Data shown START
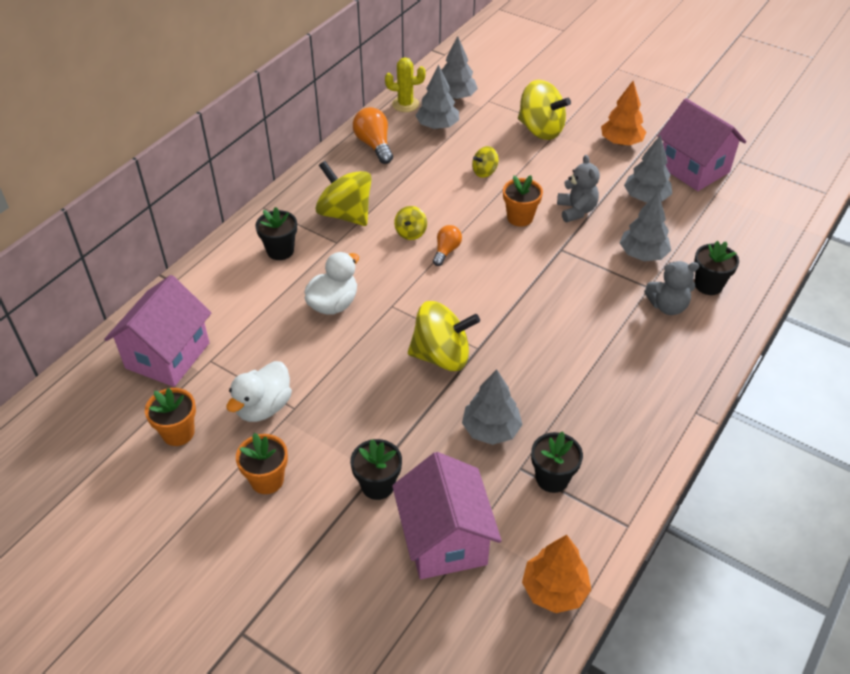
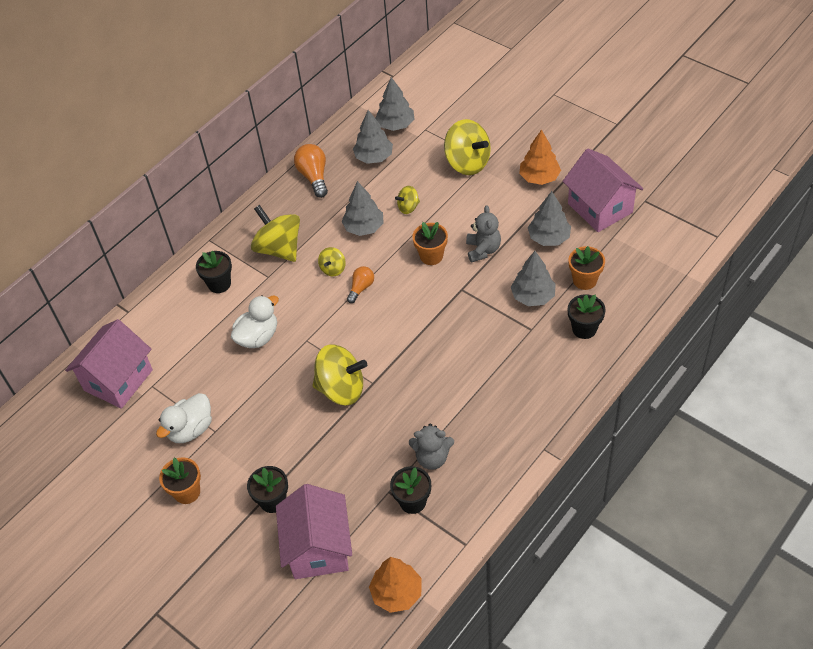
camera: 10 degrees right, 5 degrees up
(178, 433) = (122, 449): orange flower pot -> orange flower pot (584, 280)
(405, 104) = (348, 133): yellow cactus -> none
(491, 430) = (371, 457): grey tree -> grey tree (364, 227)
(667, 306) = (543, 348): grey teddy bear -> grey teddy bear (432, 458)

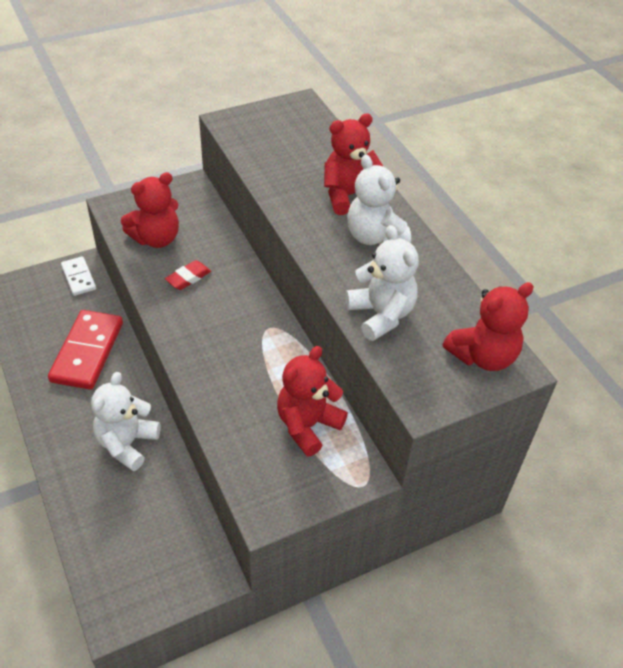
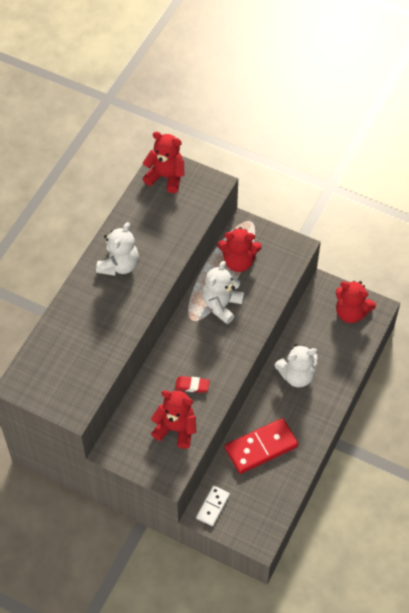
camera: 125 degrees left, 10 degrees up
(348, 196) = (94, 298): red teddy bear -> red teddy bear (351, 313)
(381, 315) = (176, 229): white teddy bear -> white teddy bear (222, 305)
Data shown END
→ **Task requirements**: A faithful copy of all the data above is required, printed exactly and with no pictures.

→ **Solution for this exercise**:
camera: 10 degrees right, 5 degrees up
(178, 433) = (122, 449): orange flower pot -> orange flower pot (584, 280)
(405, 104) = (348, 133): yellow cactus -> none
(491, 430) = (371, 457): grey tree -> grey tree (364, 227)
(667, 306) = (543, 348): grey teddy bear -> grey teddy bear (432, 458)

camera: 125 degrees left, 10 degrees up
(348, 196) = (94, 298): red teddy bear -> red teddy bear (351, 313)
(381, 315) = (176, 229): white teddy bear -> white teddy bear (222, 305)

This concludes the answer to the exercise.